WHAT YOU WILL DO: Every record below should be repeated exactly, with the pictures left out.

[Entries taken from a collection]
* * *

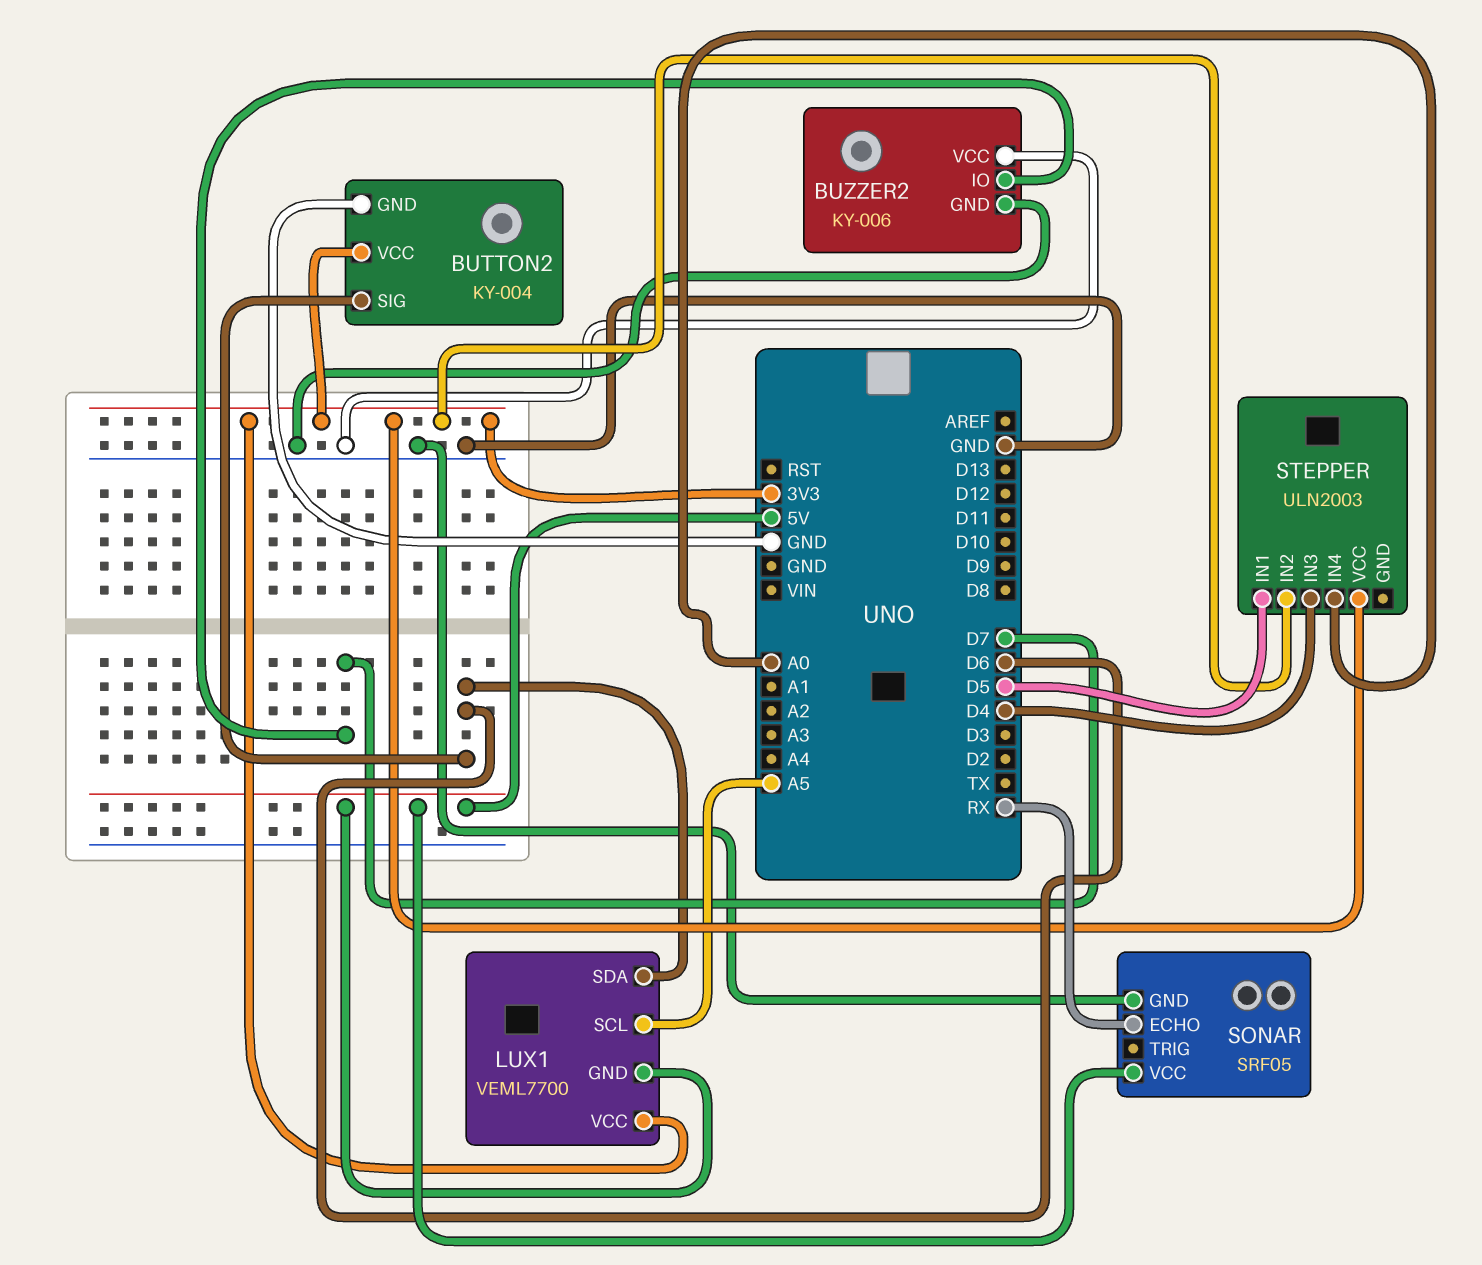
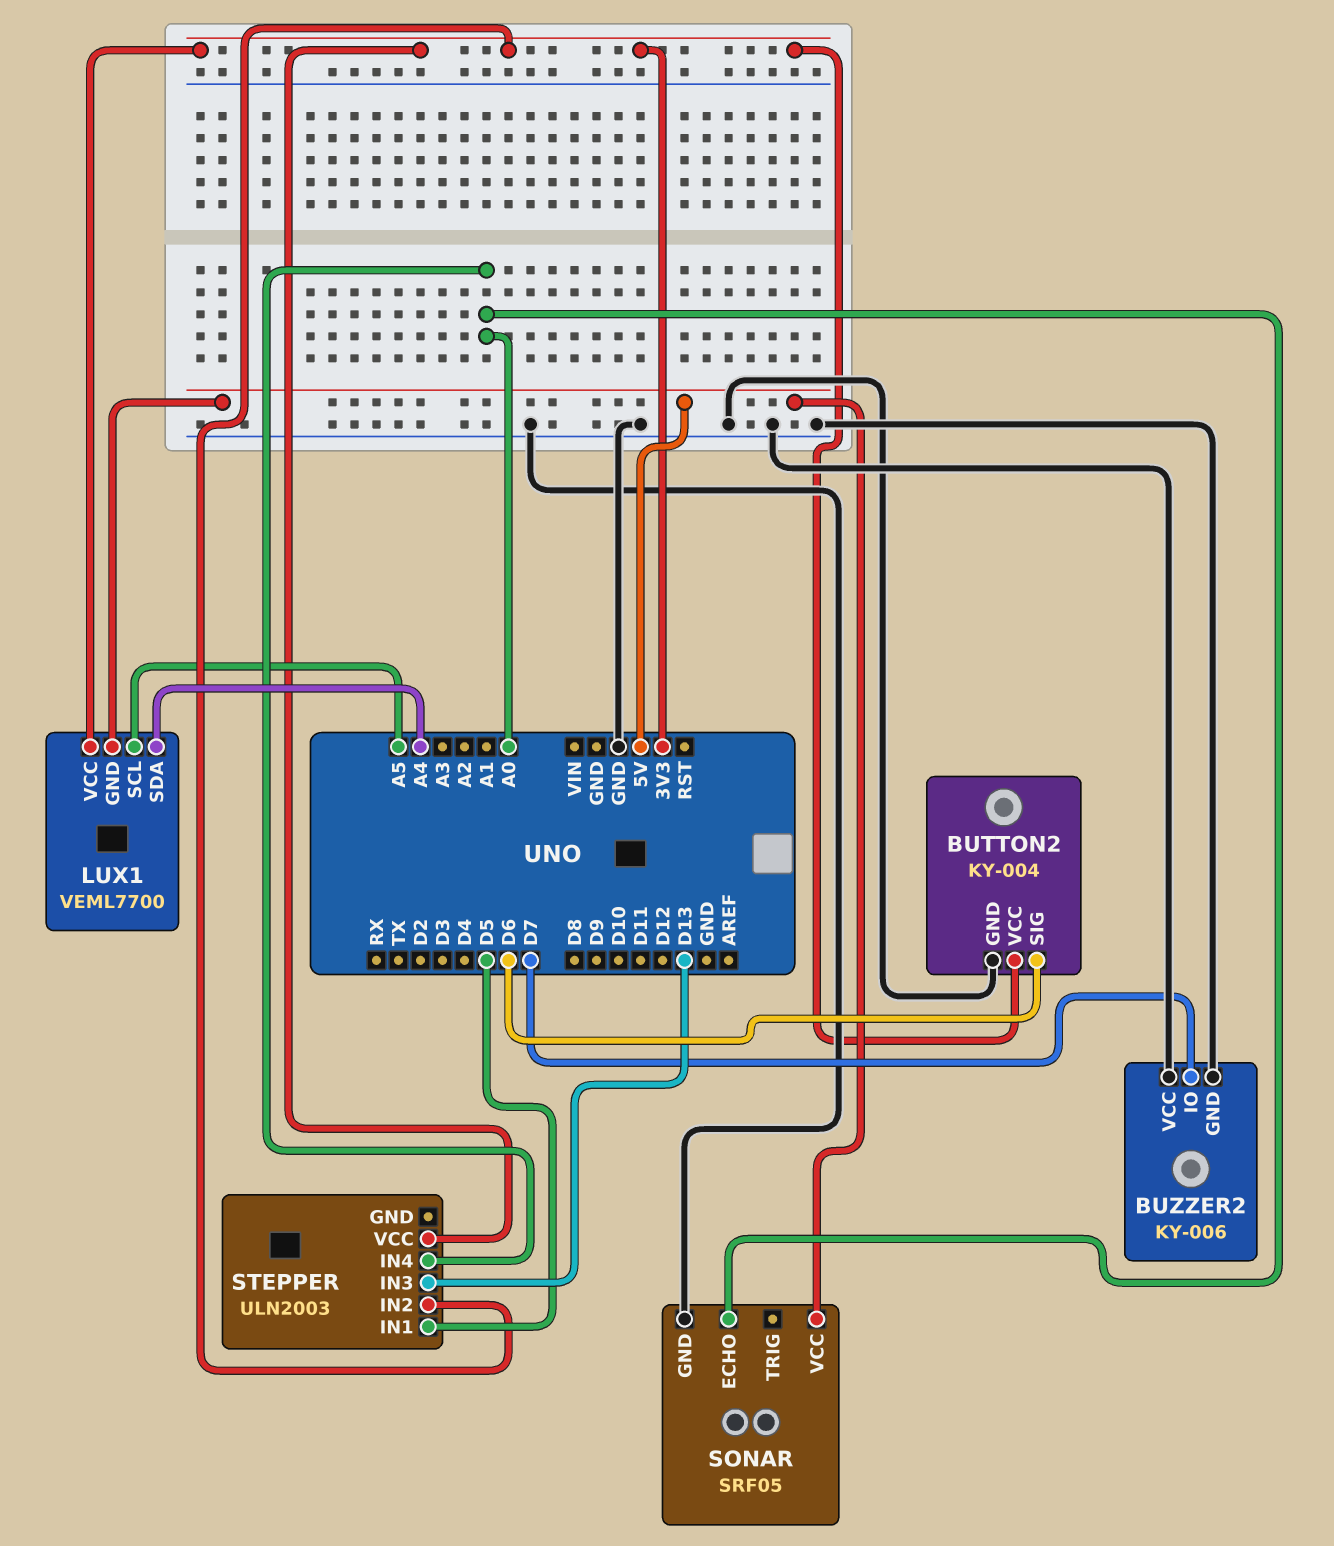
LUX1 pin SDA: D6 -> A4
SONAR pin ECHO: RX -> A0
STEPPER pin IN3: D4 -> D13

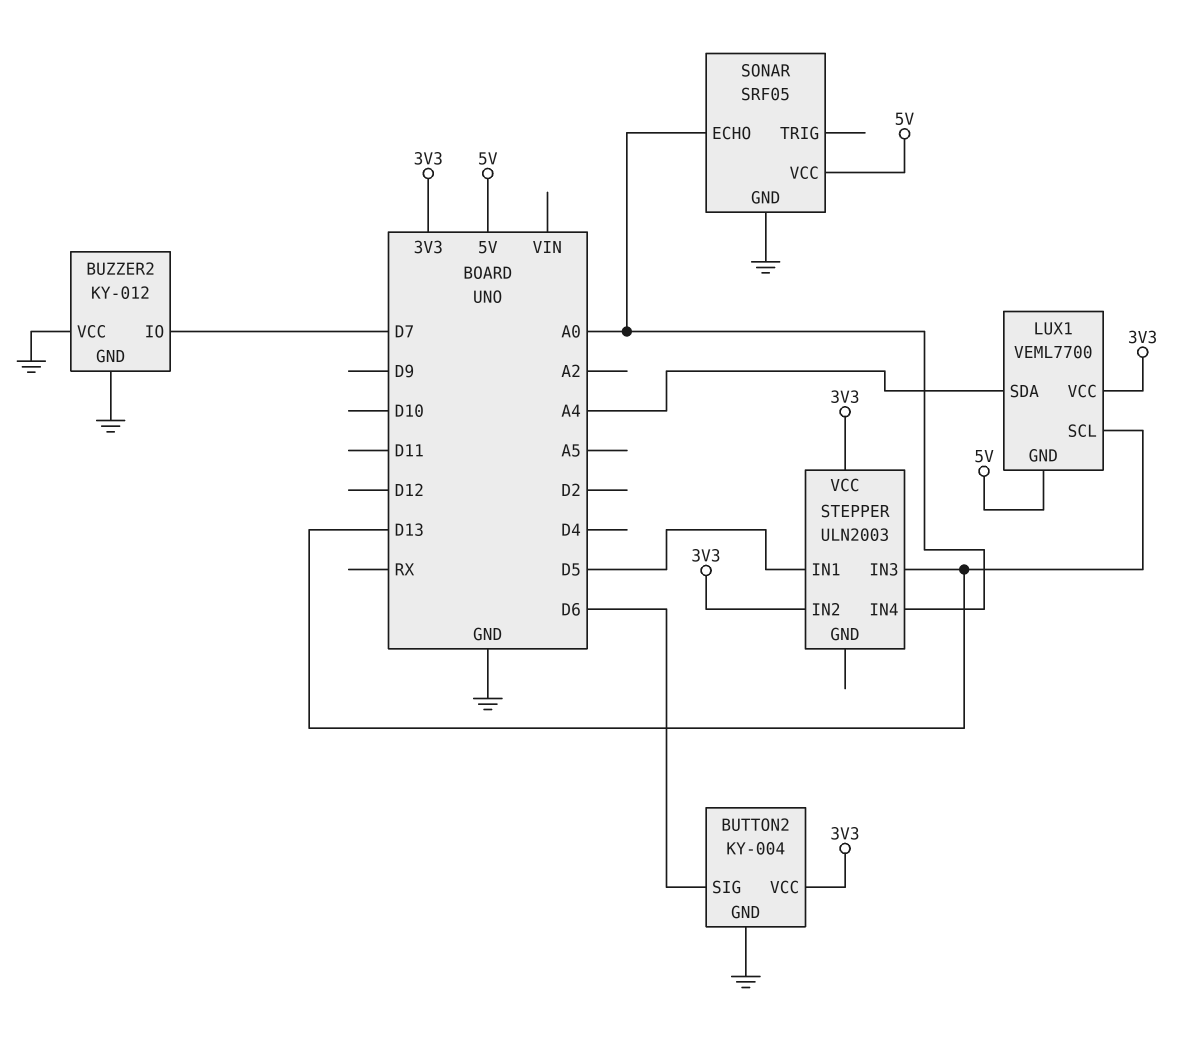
BUZZER2: KY-006 -> KY-012
LUX1 pin SCL: A5 -> D13

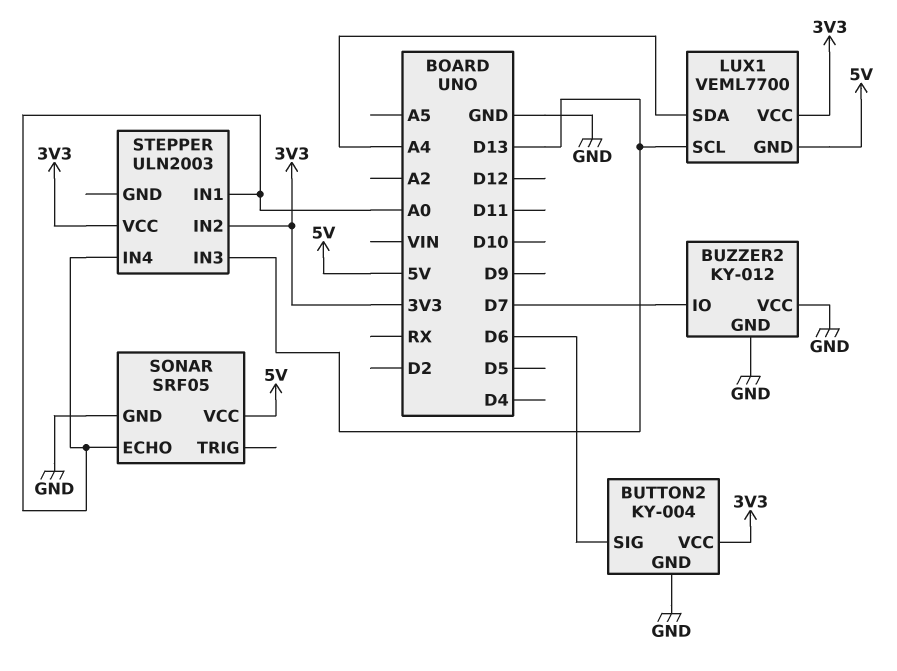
STEPPER pin IN1: D5 -> A0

* * *

SOLUTION FOR THIS EXERCISE:
LUX1 pin SDA: D6 -> A4
SONAR pin ECHO: RX -> A0
STEPPER pin IN3: D4 -> D13

BUZZER2: KY-006 -> KY-012
LUX1 pin SCL: A5 -> D13

STEPPER pin IN1: D5 -> A0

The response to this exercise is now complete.